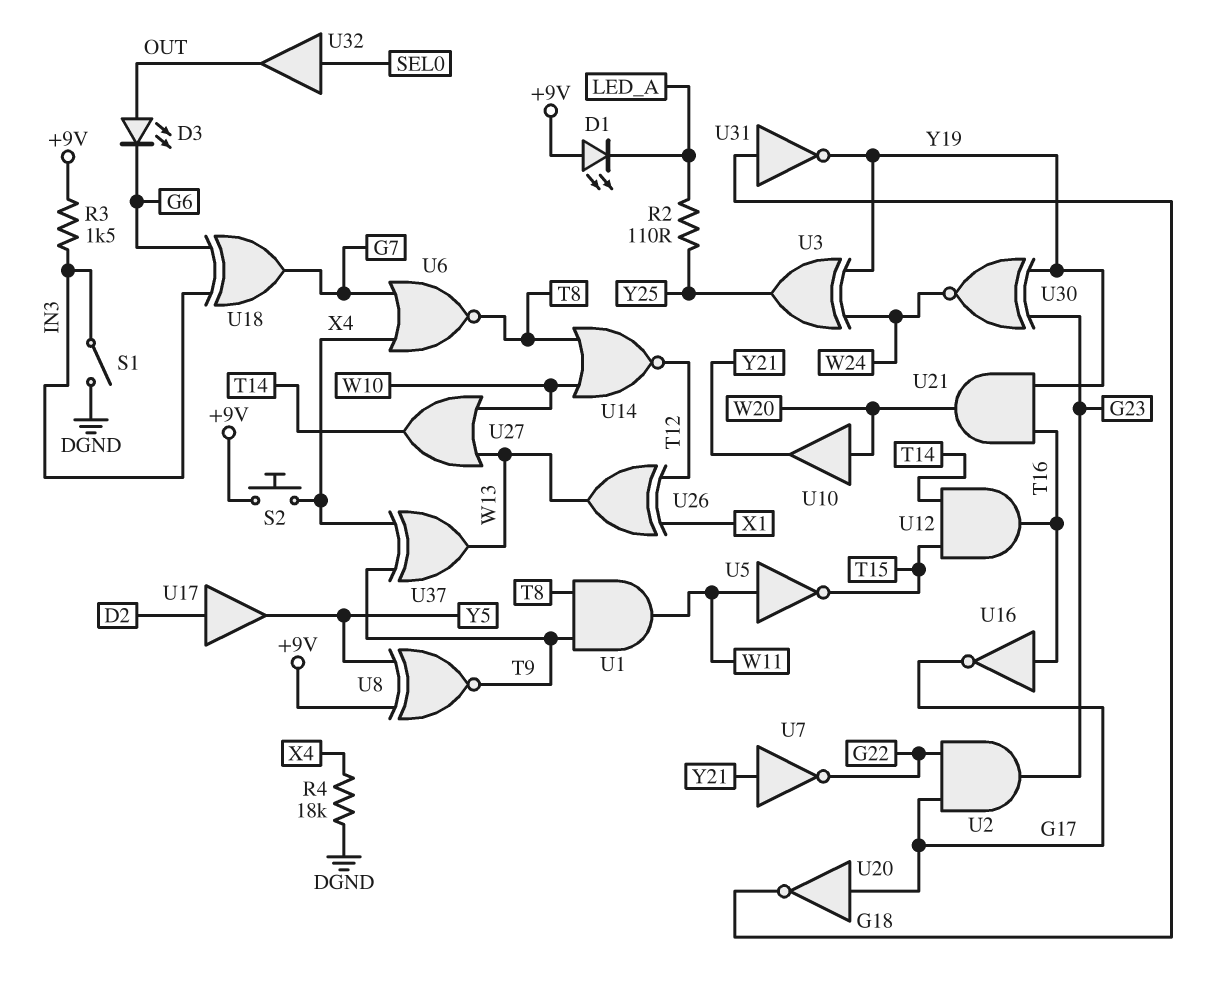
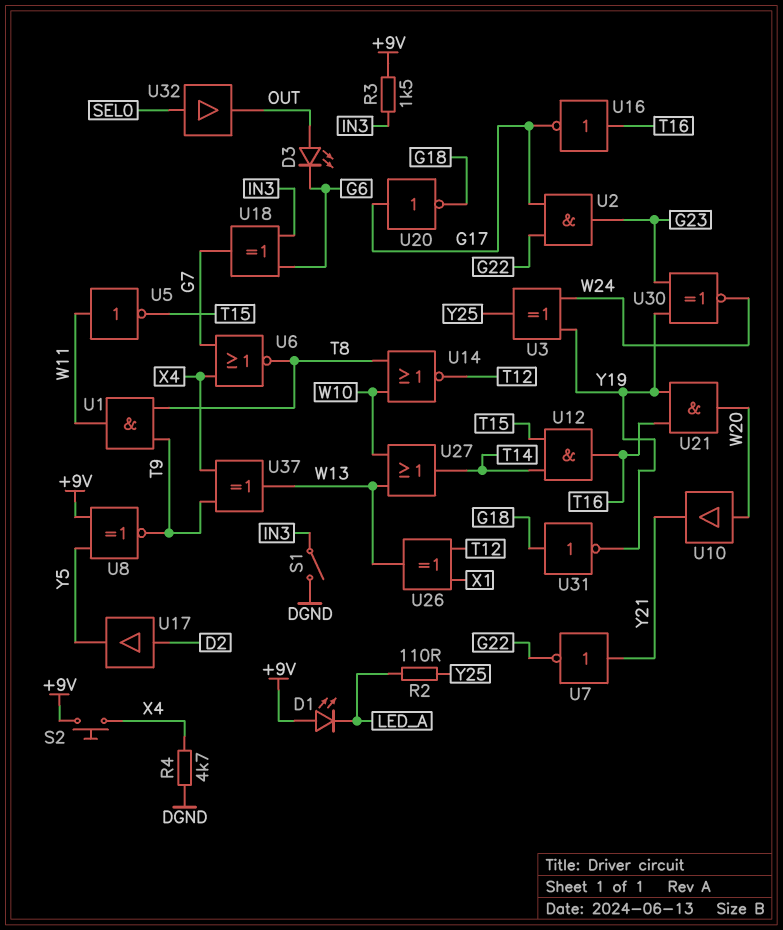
R4: 18k (DGND, X4) -> 4.7k (DGND, X4)

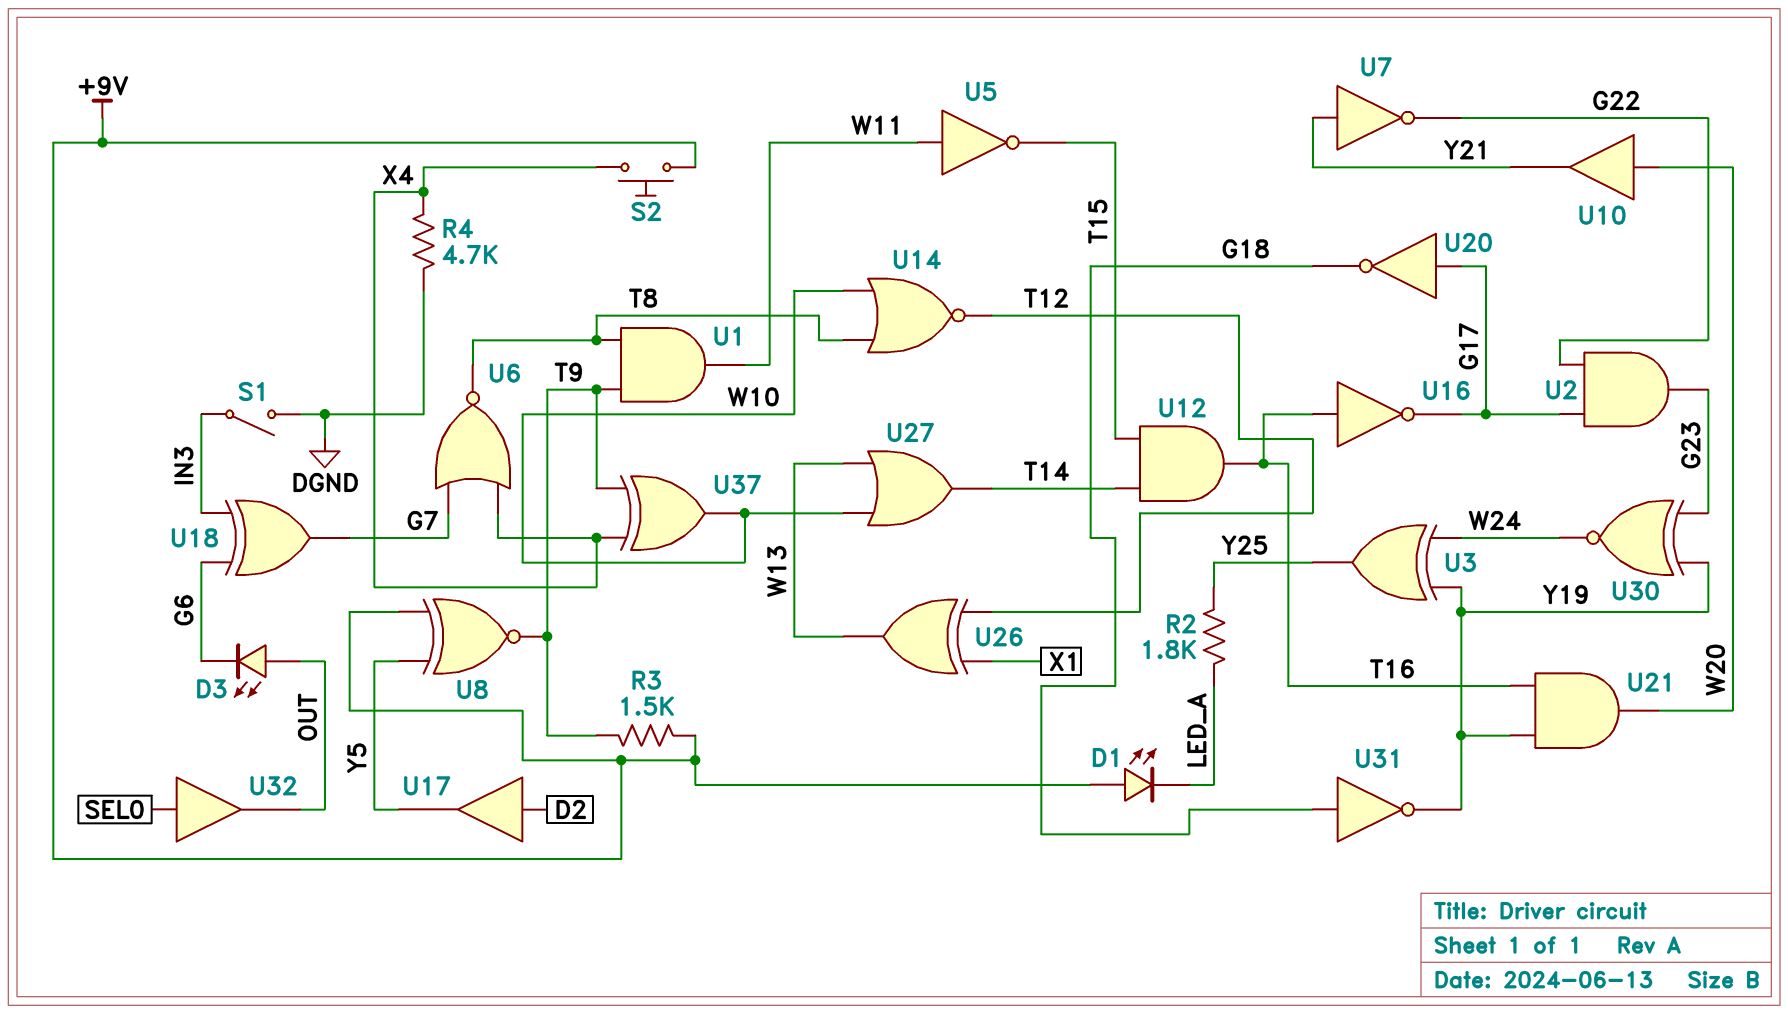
R2: 110 (LED_A, Y25) -> 1.8k (LED_A, Y25)
R3: 1.5k (+9V, IN3) -> 1.5k (+9V, T9)
U37: XOR (in T9, in X4, out W13) -> XOR (in T9, in X4, out W10)

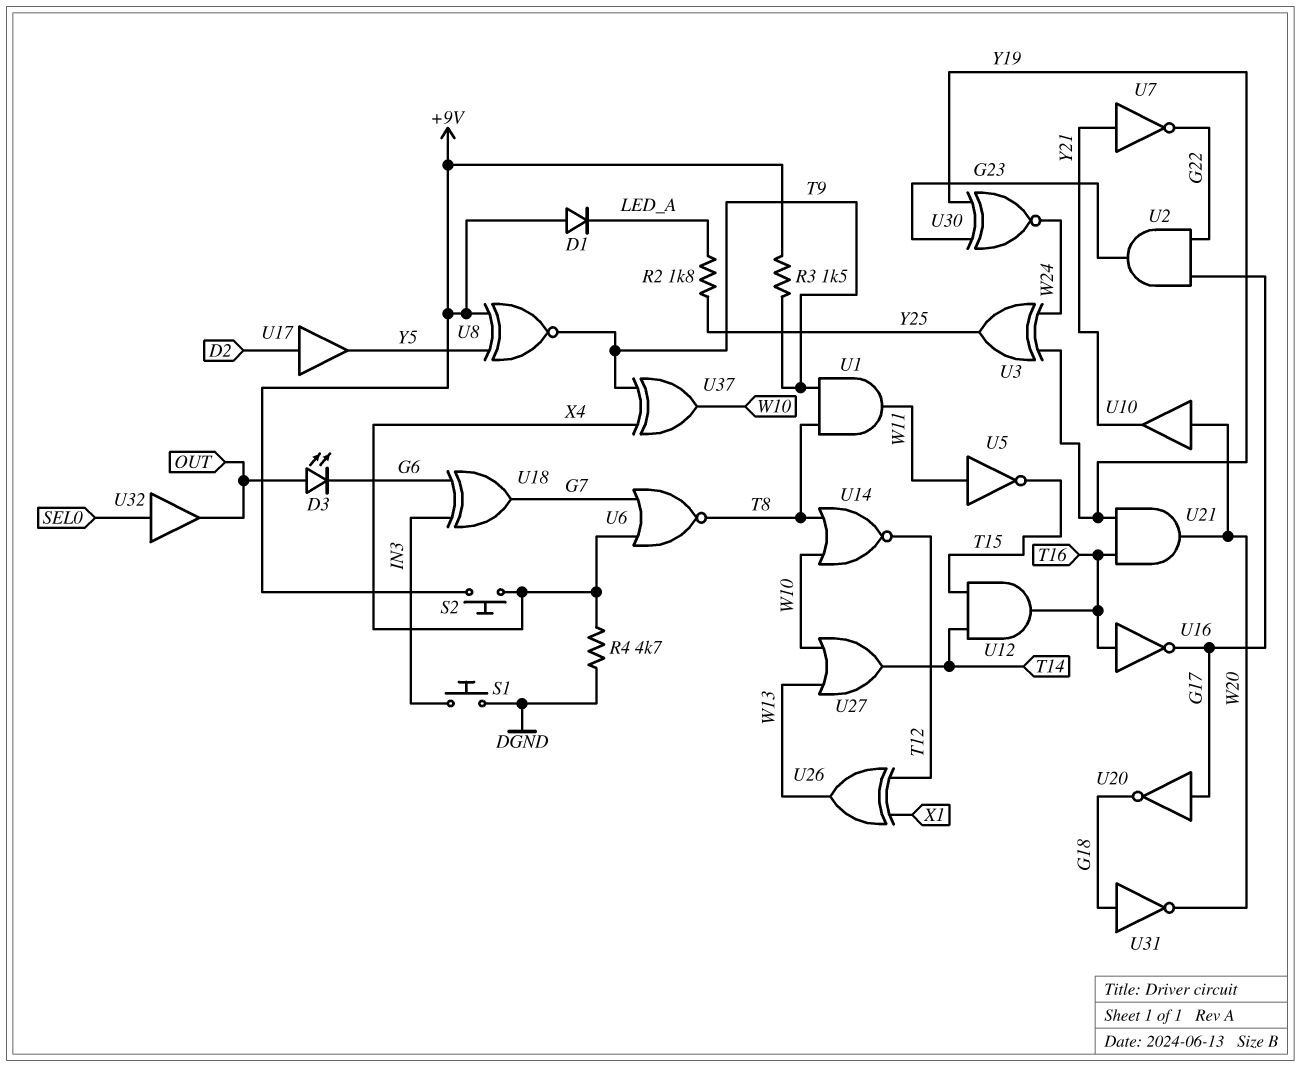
D1: LED (A +9V, K LED_A) -> diode (A +9V, K LED_A)
S1: switch (DGND, IN3) -> button (DGND, IN3)
U31: NOT (in G18, out Y19) -> NOT (in G18, out W20)

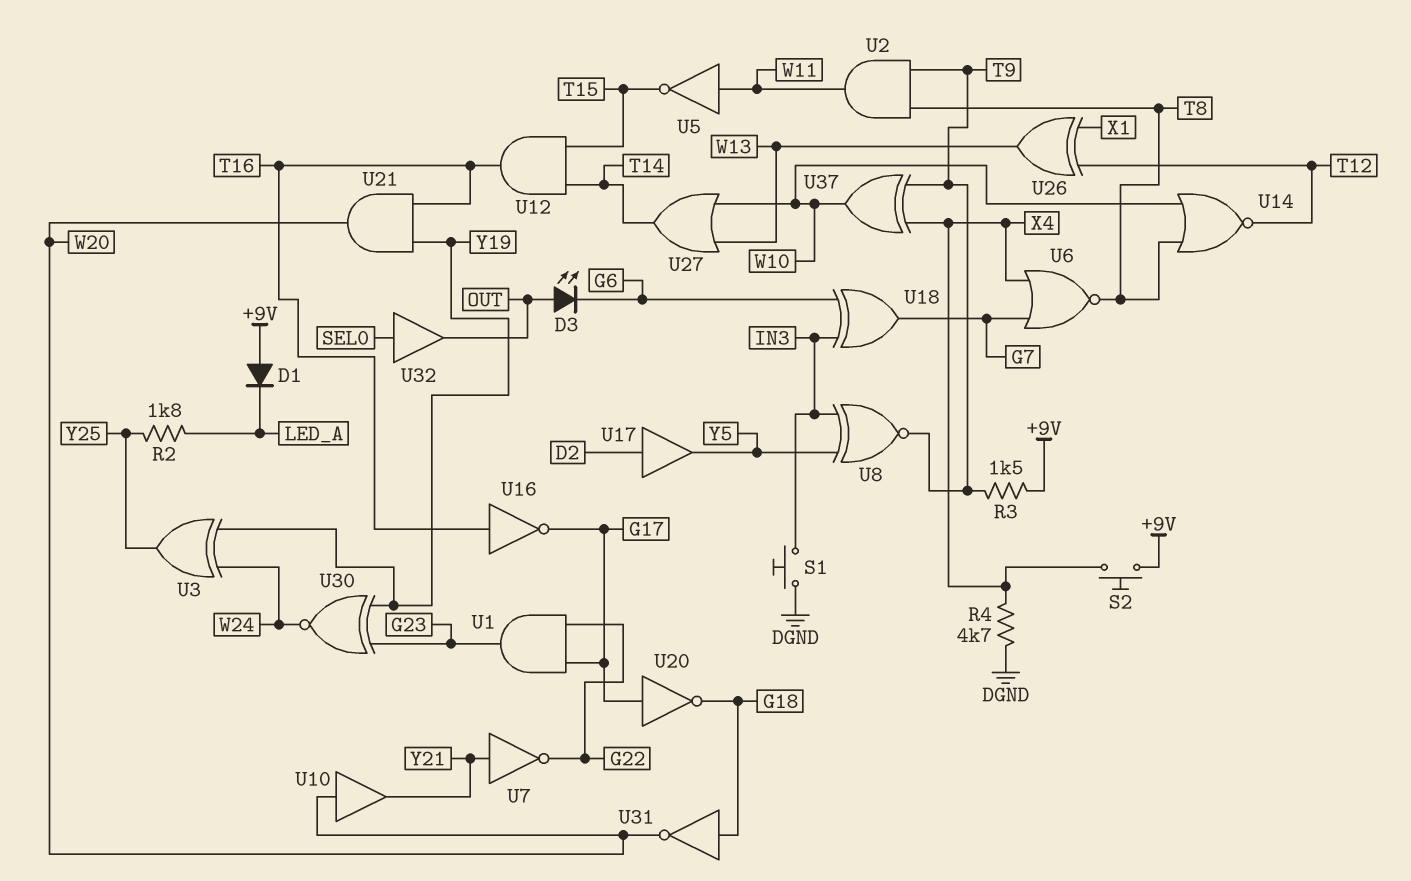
U1: AND (in T8, in T9, out W11) -> AND (in G17, in G22, out G23)
U2: AND (in G17, in G22, out G23) -> AND (in T8, in T9, out W11)
U8: XNOR (in +9V, in Y5, out T9) -> XNOR (in IN3, in Y5, out T9)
· · · · ·
• AIM OF THE TASK
Return the entries verbatim, pictures excluded.

• RESULT FOR THIS TASK
R4: 18k (DGND, X4) -> 4.7k (DGND, X4)

R2: 110 (LED_A, Y25) -> 1.8k (LED_A, Y25)
R3: 1.5k (+9V, IN3) -> 1.5k (+9V, T9)
U37: XOR (in T9, in X4, out W13) -> XOR (in T9, in X4, out W10)

D1: LED (A +9V, K LED_A) -> diode (A +9V, K LED_A)
S1: switch (DGND, IN3) -> button (DGND, IN3)
U31: NOT (in G18, out Y19) -> NOT (in G18, out W20)

U1: AND (in T8, in T9, out W11) -> AND (in G17, in G22, out G23)
U2: AND (in G17, in G22, out G23) -> AND (in T8, in T9, out W11)
U8: XNOR (in +9V, in Y5, out T9) -> XNOR (in IN3, in Y5, out T9)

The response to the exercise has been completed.